### Required work:
Please count the lines of the data that contain "hexagon" and state only the total.

** Records for the exercise follows **

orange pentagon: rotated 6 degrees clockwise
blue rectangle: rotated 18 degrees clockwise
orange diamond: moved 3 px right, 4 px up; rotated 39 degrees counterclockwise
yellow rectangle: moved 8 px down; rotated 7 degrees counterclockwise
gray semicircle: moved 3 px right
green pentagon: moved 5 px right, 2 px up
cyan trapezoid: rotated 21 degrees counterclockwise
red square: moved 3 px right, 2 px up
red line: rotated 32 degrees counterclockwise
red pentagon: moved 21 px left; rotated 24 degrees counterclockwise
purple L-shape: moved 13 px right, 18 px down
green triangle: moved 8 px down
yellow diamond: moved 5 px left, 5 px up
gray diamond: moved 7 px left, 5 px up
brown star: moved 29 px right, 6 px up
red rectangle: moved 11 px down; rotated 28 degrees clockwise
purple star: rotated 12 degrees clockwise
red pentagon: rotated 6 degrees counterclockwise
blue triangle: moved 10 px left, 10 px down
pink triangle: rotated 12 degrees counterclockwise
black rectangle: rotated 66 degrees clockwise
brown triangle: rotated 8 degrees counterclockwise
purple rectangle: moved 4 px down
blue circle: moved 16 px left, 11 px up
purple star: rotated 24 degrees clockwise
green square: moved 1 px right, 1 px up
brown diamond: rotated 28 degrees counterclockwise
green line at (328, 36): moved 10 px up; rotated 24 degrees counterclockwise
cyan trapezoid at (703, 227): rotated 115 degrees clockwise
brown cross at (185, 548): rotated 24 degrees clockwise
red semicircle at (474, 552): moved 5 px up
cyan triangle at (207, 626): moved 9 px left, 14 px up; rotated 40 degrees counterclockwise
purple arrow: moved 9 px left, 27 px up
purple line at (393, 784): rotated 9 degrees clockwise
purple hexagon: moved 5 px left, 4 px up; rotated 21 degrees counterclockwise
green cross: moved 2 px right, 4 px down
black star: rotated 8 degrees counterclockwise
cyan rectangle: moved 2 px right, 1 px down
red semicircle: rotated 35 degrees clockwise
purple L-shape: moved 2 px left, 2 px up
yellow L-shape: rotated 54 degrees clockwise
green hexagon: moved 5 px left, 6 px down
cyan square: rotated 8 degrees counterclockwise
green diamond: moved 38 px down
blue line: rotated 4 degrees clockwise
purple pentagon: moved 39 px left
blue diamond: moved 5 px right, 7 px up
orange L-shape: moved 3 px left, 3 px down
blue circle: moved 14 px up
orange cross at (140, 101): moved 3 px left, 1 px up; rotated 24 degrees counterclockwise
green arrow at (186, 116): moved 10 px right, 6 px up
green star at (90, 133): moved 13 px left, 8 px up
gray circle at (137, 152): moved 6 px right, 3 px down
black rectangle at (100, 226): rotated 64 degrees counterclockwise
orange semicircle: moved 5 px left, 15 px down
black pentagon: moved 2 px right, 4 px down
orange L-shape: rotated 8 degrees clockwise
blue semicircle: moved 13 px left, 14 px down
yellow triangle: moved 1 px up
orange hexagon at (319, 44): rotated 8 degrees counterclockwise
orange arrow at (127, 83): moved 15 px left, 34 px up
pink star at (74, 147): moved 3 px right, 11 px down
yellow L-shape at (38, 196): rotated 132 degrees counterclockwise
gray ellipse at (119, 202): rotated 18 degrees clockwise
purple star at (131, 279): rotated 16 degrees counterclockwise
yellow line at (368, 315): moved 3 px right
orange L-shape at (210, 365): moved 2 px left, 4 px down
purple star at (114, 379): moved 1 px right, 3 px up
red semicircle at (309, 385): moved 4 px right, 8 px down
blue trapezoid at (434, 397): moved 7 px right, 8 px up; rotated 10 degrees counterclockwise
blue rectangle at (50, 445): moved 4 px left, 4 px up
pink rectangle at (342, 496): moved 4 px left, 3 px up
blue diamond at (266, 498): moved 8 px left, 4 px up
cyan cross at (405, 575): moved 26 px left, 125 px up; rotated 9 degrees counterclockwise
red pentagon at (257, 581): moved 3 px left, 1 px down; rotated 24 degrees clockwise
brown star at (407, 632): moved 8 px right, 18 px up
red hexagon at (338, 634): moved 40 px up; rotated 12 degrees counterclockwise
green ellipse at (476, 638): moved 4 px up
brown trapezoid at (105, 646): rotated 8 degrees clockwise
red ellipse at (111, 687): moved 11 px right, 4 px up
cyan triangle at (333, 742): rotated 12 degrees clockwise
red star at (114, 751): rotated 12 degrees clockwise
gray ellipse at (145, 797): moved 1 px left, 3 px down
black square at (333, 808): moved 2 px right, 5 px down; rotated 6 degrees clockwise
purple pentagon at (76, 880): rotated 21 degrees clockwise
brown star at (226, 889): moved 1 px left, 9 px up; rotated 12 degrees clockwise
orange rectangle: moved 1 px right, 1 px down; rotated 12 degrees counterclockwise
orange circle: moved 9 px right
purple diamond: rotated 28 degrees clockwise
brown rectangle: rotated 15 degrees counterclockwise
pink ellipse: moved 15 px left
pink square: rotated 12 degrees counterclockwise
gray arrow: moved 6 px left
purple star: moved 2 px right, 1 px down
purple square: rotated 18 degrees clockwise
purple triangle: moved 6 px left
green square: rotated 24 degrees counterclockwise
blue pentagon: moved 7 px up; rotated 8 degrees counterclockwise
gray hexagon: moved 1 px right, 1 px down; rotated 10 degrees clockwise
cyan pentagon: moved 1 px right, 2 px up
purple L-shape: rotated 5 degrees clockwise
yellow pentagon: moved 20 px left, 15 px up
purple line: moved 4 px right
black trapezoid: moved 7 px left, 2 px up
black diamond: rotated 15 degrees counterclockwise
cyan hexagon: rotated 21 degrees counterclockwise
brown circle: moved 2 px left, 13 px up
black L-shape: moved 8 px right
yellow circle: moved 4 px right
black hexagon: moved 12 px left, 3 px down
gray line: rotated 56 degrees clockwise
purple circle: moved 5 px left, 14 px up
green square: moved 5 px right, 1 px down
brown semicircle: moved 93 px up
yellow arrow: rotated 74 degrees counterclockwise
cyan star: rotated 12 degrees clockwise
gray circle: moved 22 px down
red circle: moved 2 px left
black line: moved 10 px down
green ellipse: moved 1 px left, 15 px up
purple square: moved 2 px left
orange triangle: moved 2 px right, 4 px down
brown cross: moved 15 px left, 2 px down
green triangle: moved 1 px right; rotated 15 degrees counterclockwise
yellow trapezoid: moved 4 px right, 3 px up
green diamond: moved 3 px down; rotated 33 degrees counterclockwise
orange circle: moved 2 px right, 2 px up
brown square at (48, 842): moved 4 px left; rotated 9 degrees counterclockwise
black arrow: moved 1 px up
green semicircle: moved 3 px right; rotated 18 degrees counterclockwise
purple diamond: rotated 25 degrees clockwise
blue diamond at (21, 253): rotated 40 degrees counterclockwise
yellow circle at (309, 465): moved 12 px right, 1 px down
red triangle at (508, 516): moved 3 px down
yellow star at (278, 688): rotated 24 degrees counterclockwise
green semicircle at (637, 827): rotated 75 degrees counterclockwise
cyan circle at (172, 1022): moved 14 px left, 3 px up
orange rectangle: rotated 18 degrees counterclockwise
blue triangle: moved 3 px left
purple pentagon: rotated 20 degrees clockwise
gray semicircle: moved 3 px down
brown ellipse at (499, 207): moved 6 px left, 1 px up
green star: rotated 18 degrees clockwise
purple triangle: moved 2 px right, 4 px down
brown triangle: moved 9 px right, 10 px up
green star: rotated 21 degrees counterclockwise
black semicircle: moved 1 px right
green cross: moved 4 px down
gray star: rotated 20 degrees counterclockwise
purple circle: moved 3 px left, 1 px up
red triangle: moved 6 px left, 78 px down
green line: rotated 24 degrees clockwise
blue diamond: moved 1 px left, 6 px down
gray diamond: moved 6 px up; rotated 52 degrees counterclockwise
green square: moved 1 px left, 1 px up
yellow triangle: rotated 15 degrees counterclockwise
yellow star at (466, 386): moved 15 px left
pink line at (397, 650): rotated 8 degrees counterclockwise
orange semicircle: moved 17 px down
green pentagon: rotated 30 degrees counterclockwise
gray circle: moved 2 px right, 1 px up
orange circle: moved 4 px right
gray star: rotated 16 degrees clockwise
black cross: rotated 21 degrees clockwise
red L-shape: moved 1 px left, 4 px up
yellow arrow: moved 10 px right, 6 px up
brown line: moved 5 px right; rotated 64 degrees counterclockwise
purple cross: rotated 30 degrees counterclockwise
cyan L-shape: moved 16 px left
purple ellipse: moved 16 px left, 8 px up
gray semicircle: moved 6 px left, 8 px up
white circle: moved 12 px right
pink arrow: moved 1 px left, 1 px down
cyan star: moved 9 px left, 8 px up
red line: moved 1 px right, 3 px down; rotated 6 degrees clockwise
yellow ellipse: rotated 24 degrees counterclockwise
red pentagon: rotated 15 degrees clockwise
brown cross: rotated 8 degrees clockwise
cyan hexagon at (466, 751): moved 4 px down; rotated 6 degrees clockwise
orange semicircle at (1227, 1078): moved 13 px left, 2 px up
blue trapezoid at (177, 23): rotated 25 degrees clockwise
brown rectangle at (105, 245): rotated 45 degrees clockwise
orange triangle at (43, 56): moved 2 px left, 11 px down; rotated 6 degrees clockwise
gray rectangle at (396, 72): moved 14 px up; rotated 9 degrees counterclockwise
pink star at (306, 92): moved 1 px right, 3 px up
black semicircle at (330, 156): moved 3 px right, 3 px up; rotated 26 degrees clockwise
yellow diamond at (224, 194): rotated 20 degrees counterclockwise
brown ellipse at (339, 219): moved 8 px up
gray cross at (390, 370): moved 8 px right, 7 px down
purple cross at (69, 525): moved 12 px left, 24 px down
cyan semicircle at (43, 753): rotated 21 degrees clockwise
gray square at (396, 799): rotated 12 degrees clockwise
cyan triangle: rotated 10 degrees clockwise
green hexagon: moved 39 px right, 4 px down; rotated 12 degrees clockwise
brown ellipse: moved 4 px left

** End of Records for the exercise **

### Answer to the exercise:
9